#### Lignes enregistrées

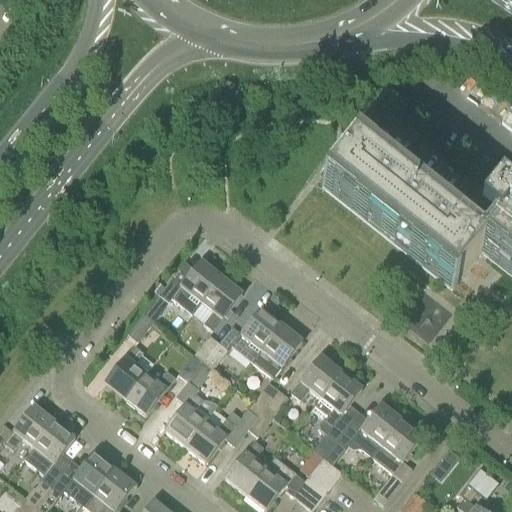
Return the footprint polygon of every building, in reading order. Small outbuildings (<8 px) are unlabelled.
[(511,200),(511,188),(508,186),(467,238),(355,150),(355,149),(322,190),(452,293),(481,256),(485,252),(476,245),(511,200)] [(511,280),(511,200),(476,245),(485,252),(481,256),(511,280)] [(157,301),(168,308),(171,304),(180,311),(191,320),(200,309),(222,282),(201,266),(193,275),(180,292),(170,284),(165,291),(158,300),(157,301)] [(204,329),(212,336),(242,299),(222,282),(200,309),(212,318),(204,329)] [(150,293),(158,300),(165,291),(156,285),(150,293)] [(429,345),(455,319),(428,293),(403,319),(429,345)] [(231,350),(240,357),(252,367),(281,330),(261,314),(241,339),(231,350)] [(153,327),(143,319),(127,339),(137,347),(153,327)] [(252,367),(272,383),(302,346),(281,330),(252,367)] [(228,355),(231,350),(241,339),(231,332),(218,347),(228,355)] [(218,347),(209,340),(194,359),(203,367),(218,347)] [(213,375),(228,355),(218,347),(203,367),(213,375)] [(145,379),(133,370),(143,357),(134,351),(104,388),(125,404),(145,379)] [(194,359),(178,379),(188,387),(203,367),(194,359)] [(341,377),(320,361),(290,399),(299,407),(308,396),(319,404),(341,377)] [(188,387),(198,395),(213,375),(203,367),(188,387)] [(145,379),(125,404),(145,421),(174,384),(175,383),(166,376),(165,377),(156,388),(145,379)] [(319,404),(311,415),(323,424),(319,428),(320,435),(325,438),(335,446),(353,423),(344,416),(362,394),(341,377),(319,404)] [(278,395),(269,388),(253,407),(263,415),(278,395)] [(273,422),(288,403),(278,395),(263,415),(273,422)] [(205,427),(215,414),(218,410),(213,407),(210,406),(207,406),(203,406),(193,399),(164,436),(185,452),(205,427)] [(205,427),(185,452),(205,468),(224,444),(234,451),(247,434),(263,415),(253,407),(240,423),(232,416),(226,423),(216,436),(205,427)] [(353,423),(335,446),(336,446),(345,453),(347,451),(351,446),(362,455),(372,463),(402,426),(381,409),(363,431),(353,423)] [(3,429),(0,433),(0,453),(4,449),(12,455),(21,444),(33,454),(54,427),(33,411),(13,437),(3,429)] [(247,434),(258,442),(273,422),(263,415),(247,434)] [(402,466),(422,441),(402,426),(372,463),(383,472),(382,472),(391,480),(373,503),(383,510),(412,474),(402,466)] [(54,468),(74,443),(54,427),(33,454),(25,464),(36,473),(35,473),(44,481),(54,468)] [(253,445),(224,483),(245,499),(265,473),(254,465),(263,453),(253,445)] [(438,467),(449,475),(459,463),(448,454),(438,467)] [(72,503),(73,502),(84,511),(114,475),(93,458),(73,483),(63,496),(64,496),(72,503)] [(274,462),(266,474),(265,473),(245,499),(260,511),(268,511),(283,493),(306,511),(315,511),(327,497),(308,482),(305,486),(274,462)] [(335,488),(342,478),(323,463),(316,472),(335,488)] [(45,481),(42,485),(51,492),(64,476),(54,468),(45,481)] [(327,497),(335,488),(316,472),(308,482),(327,497)] [(479,473),(467,489),(485,504),(498,488),(479,473)] [(117,511),(135,491),(114,475),(84,511),(117,511)] [(64,476),(51,492),(61,500),(64,496),(63,496),(73,483),(64,476)] [(511,485),(510,484),(503,492),(511,498),(511,485)] [(35,493),(44,501),(51,492),(42,485),(35,493)] [(466,489),(459,499),(463,502),(455,511),(475,511),(469,507),(476,497),(466,489)] [(422,511),(427,507),(416,498),(403,511),(422,511)]
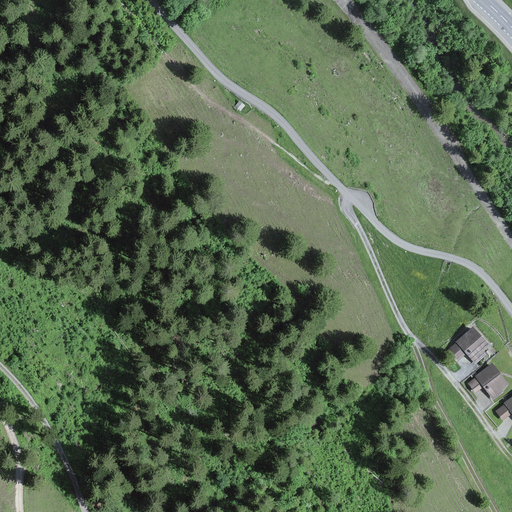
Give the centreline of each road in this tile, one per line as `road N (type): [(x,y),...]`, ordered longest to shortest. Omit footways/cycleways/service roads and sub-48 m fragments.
road 1 (unclassified): [(150,0),(220,76),(281,121),(373,222),(400,243),(473,267),(511,309)]
road 2 (track): [(511,240),(395,64),(339,0)]
road 3 (track): [(494,432),(405,326),(345,191)]
road 4 (track): [(495,511),(418,341)]
road 5 (track): [(0,365),(54,436),(86,511)]
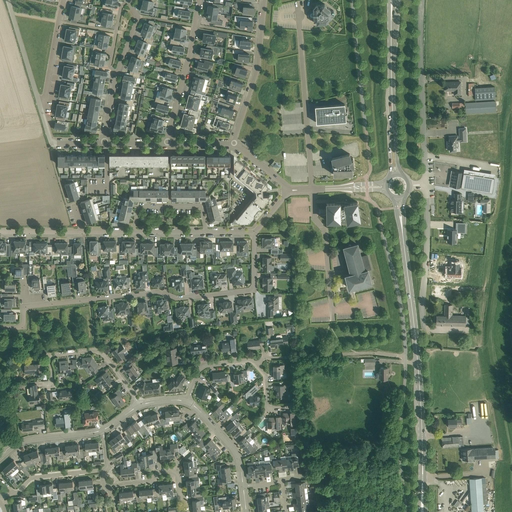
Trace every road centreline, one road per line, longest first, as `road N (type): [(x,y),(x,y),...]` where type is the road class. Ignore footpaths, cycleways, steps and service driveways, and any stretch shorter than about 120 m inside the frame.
road 1 (track): [(511,499),(489,335),(511,171)]
road 2 (residential): [(23,307),(249,291),(253,232)]
road 3 (secondary): [(422,500),(402,230)]
road 4 (unclassified): [(311,188),(297,4)]
road 5 (unclassified): [(426,184),(421,0)]
road 6 (residential): [(139,405),(94,350),(50,354),(50,383),(41,385)]
road 7 (residential): [(233,143),(256,68),(264,0)]
road 8 (residential): [(167,141),(199,0)]
road 9 (unclassified): [(425,328),(426,184)]
road 10 (residential): [(133,232),(0,232)]
road 11 (residential): [(311,188),(333,316)]
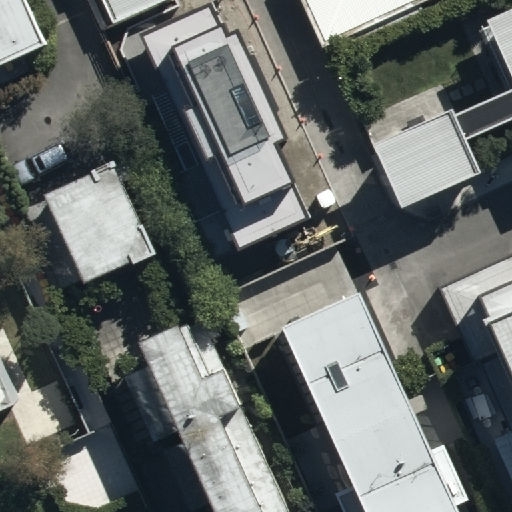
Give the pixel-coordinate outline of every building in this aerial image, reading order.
[(0,0),(0,60),(38,43),(18,0),(0,0)] [(97,0),(108,25),(164,0),(97,0)] [(295,0),(320,50),(429,0),(295,0)] [(511,5),(478,22),(510,91),(448,120),(445,112),(367,147),(396,211),(473,174),(458,142),(510,119),(511,122),(511,5)] [(114,165),(41,198),(78,284),(124,263),(125,267),(155,253),(114,165)] [(510,511),(511,276),(433,312),(463,381),(481,373),(511,442),(511,454),(489,465),(509,511),(510,511)] [(352,292),(275,325),(349,487),(330,495),(337,511),(451,511),(450,507),(485,492),(462,439),(423,456),(352,292)] [(178,323),(138,340),(156,378),(136,388),(195,511),(292,511),(223,367),(201,377),(178,323)] [(0,402),(15,396),(0,362),(0,402)]
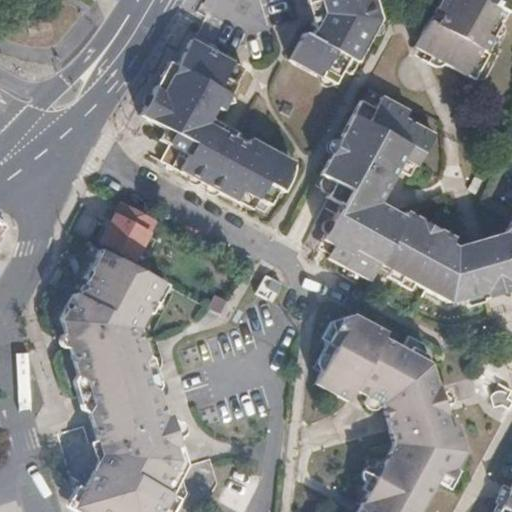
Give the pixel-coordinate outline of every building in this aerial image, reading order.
[(303,0),(311,27),(307,34),(301,31),(285,57),(315,73),(332,83),(340,69),(347,56),(353,60),(365,39),(378,16),(373,0),(303,0)] [(511,0),(438,0),(419,37),(422,47),(446,60),(442,65),(472,82),(487,54),(481,51),(508,0),(511,0)] [(284,167),(230,137),(224,134),(204,122),(212,108),(219,112),(232,87),(244,67),(211,49),(191,38),(176,63),(164,84),(144,118),(167,131),(162,139),(170,144),(161,160),(204,184),(252,211),(257,199),(272,207),(281,191),(285,193),(290,184),(291,180),(292,172),(284,167)] [(346,72),(353,60),(347,56),(340,69),(346,72)] [(164,84),(176,63),(171,59),(143,110),(140,115),(144,118),(164,84)] [(413,165),(432,131),(410,119),(414,112),(386,97),(380,108),(365,101),(323,175),(336,183),(328,198),(342,205),(322,242),(334,248),(328,259),(370,284),(378,268),(412,286),(449,307),(482,297),(479,282),(468,245),(456,249),(453,247),(456,241),(406,213),(403,221),(387,212),(374,204),(385,185),(400,157),(413,165)] [(134,255),(152,219),(119,201),(100,239),(134,255)] [(511,288),(511,222),(505,235),(484,240),(493,277),(503,275),(507,290),(511,288)] [(493,277),(484,240),(468,245),(479,282),(493,277)] [(89,277),(102,249),(96,246),(81,273),(85,275),(89,277)] [(177,458),(172,443),(167,445),(159,417),(163,416),(156,393),(155,390),(148,392),(139,362),(142,351),(137,335),(133,324),(143,306),(157,278),(102,249),(89,277),(85,275),(76,293),(72,291),(59,317),(64,332),(67,332),(71,344),(67,345),(76,369),(77,375),(86,381),(95,409),(89,411),(99,442),(103,440),(106,449),(97,466),(84,489),(80,497),(84,511),(85,511),(177,511),(188,492),(177,458)] [(241,277),(246,269),(235,262),(230,271),(241,277)] [(507,290),(503,275),(493,277),(479,282),(482,297),(507,290)] [(148,309),(163,281),(157,278),(143,306),(148,309)] [(221,311),(229,299),(216,292),(210,305),(221,311)] [(445,484),(461,457),(453,427),(444,429),(440,413),(433,389),(424,358),(407,349),(404,354),(379,341),(383,335),(348,315),(336,318),(324,341),(330,345),(315,372),(309,381),(307,383),(309,384),(341,402),(349,390),(376,405),(383,429),(389,447),(385,455),(362,493),(351,511),(414,511),(430,485),(434,478),(445,484)] [(155,390),(149,372),(142,351),(139,362),(148,392),(155,390)] [(95,409),(86,381),(77,375),(89,411),(95,409)] [(175,433),(169,414),(163,416),(159,417),(167,445),(172,443),(178,441),(175,433)] [(442,491),(445,484),(434,478),(430,485),(442,491)] [(511,511),(511,485),(509,490),(508,493),(497,511),(511,511)]
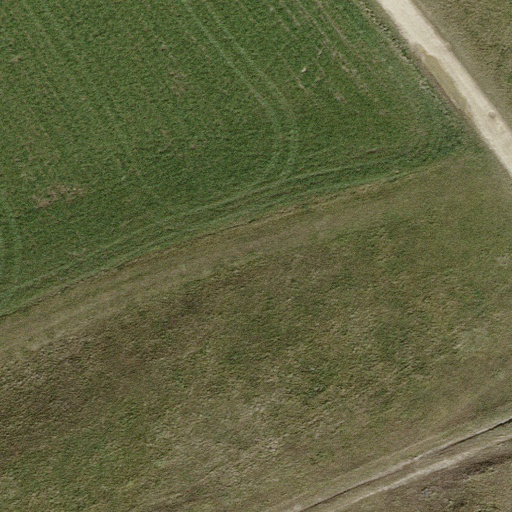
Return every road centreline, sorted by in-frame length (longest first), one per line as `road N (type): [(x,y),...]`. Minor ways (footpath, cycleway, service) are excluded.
road 1 (track): [(511,151),(389,0)]
road 2 (track): [(339,511),(511,437)]
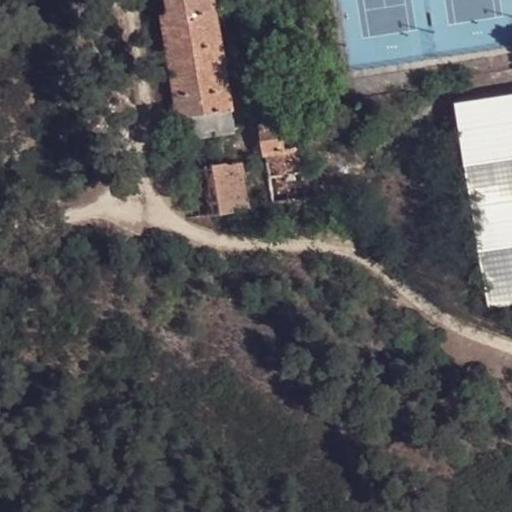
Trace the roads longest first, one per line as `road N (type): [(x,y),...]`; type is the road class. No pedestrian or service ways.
road 1 (track): [(0,235),(95,212),(180,225),(238,246),(363,258),(442,315),(511,346)]
road 2 (track): [(180,225),(144,172),(147,68),(128,0)]
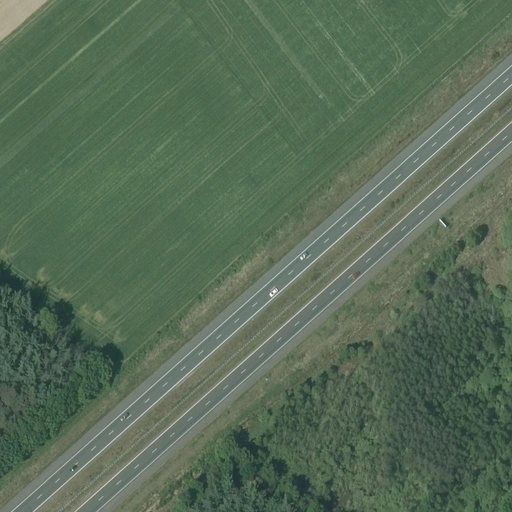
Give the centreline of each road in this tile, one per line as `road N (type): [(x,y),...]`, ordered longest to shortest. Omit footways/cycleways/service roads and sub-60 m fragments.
road 1 (motorway): [(511,74),(21,511)]
road 2 (motorway): [(85,511),(511,132)]
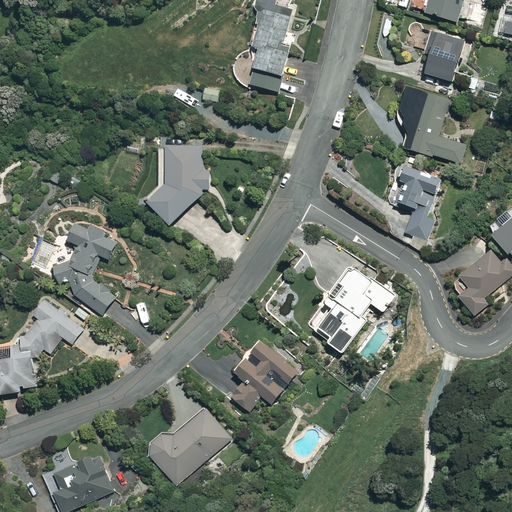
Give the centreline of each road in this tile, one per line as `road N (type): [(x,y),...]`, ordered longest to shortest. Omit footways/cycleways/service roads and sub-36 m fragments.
road 1 (residential): [(0,443),(154,373),(238,285),(294,194)]
road 2 (residential): [(294,194),(420,274),(437,319),(461,345),(489,345),(511,325)]
road 3 (residential): [(294,194),(326,114),(355,0)]
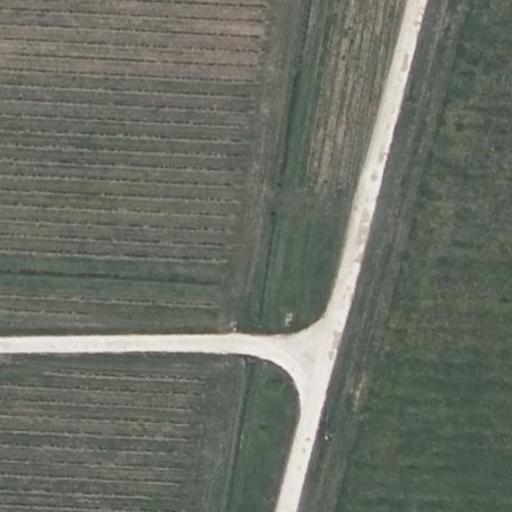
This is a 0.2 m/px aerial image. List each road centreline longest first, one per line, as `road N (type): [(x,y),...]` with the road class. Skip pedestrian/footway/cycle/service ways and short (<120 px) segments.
road 1 (track): [(424,0),(291,511)]
road 2 (track): [(0,348),(282,344),(332,352)]
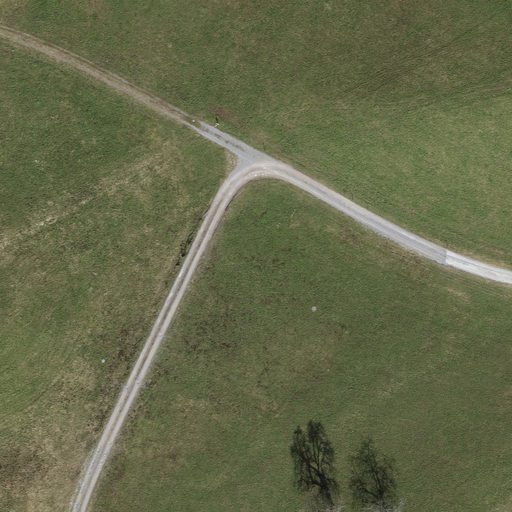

########

• Travail à réaliser: Citez tel quel le passage qui va de la ligne contenant « sub-60 m fragments. » jusqu'à la fin des données, ces deux limites comprises. Omettez les images dans la réponse.

• Résultat de l'exercice:
Give the centreline of each road in this tile, one per line as `road N (type): [(x,y),...]`, ordered longest to shortest. Omit footways/cycleways/service roads and sub-60 m fragments.
road 1 (motorway): [(511,74),(21,511)]
road 2 (motorway): [(85,511),(511,132)]
Give the centreline of each road in this tile, one per line as `road N (type): [(x,y),...]`, ordered longest to shortest. Omit footways/cycleways/service roads and sub-36 m fragments.
road 1 (residential): [(0,443),(154,373),(238,285),(294,194)]
road 2 (residential): [(294,194),(420,274),(437,319),(461,345),(489,345),(511,325)]
road 3 (residential): [(294,194),(326,114),(355,0)]
This is a 0.2 m/px aerial image. List each road centreline longest first, one per line, as `road N (type): [(x,y),...]` with the road class. Skip pedestrian/footway/cycle/service ways and short (<120 px) segments.
road 1 (track): [(424,0),(291,511)]
road 2 (track): [(0,348),(282,344),(332,352)]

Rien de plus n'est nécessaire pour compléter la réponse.